▸ Problem to work on: Please give again, word for word, the line that contains "(635, 114) = (286, 268): brown" and every line after it to the end of the data, with no other lines.

▸ Information supplied:
○ ○ ○

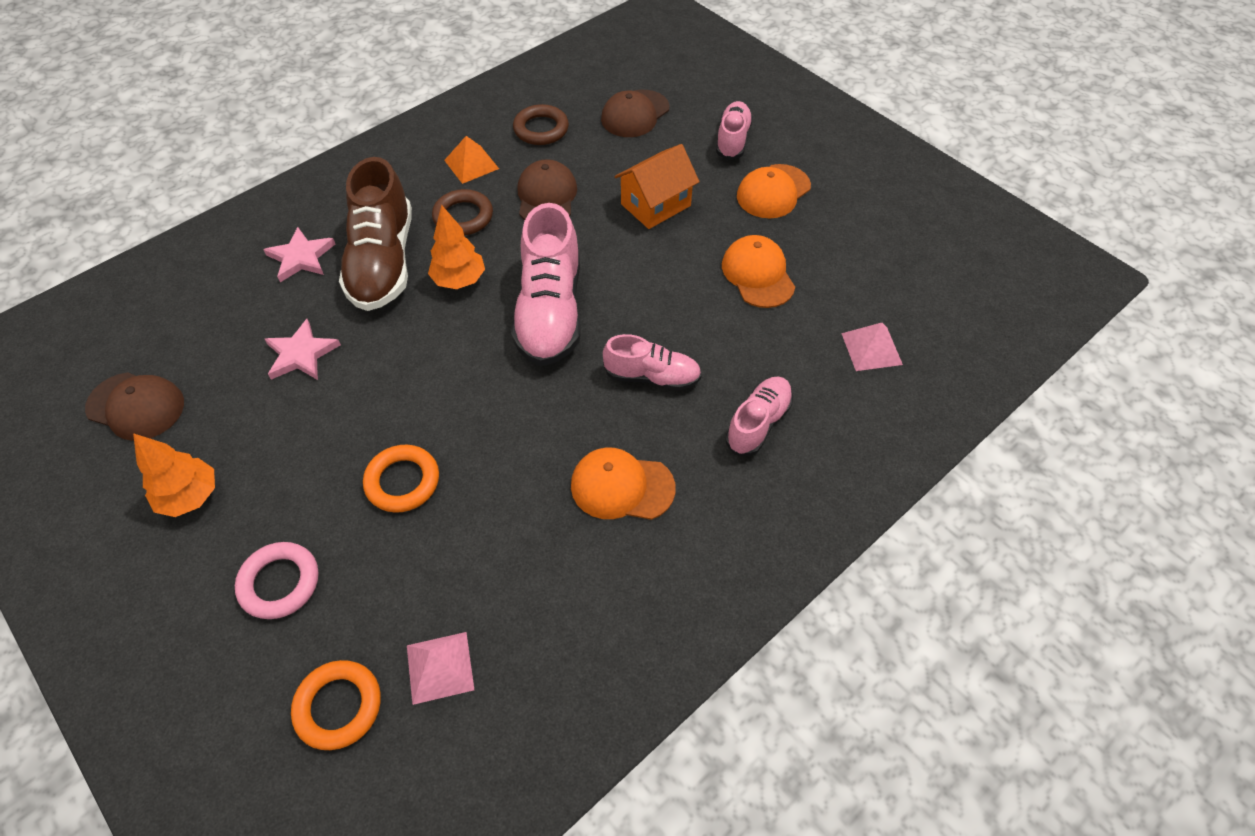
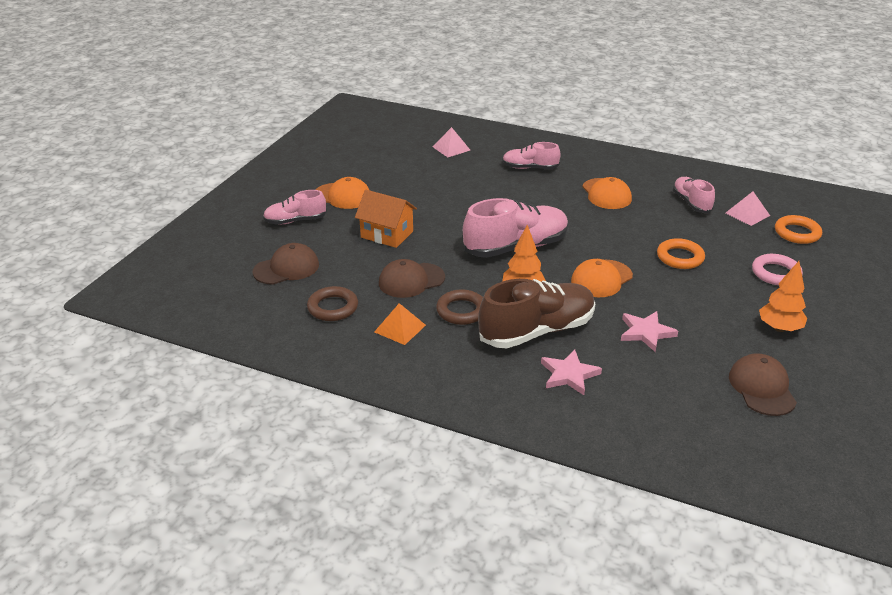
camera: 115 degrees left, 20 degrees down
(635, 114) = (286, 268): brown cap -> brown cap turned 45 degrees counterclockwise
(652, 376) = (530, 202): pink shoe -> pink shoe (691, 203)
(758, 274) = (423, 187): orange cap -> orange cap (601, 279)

○ ○ ○

▸ Output of the exercise:
(635, 114) = (286, 268): brown cap -> brown cap turned 45 degrees counterclockwise
(652, 376) = (530, 202): pink shoe -> pink shoe (691, 203)
(758, 274) = (423, 187): orange cap -> orange cap (601, 279)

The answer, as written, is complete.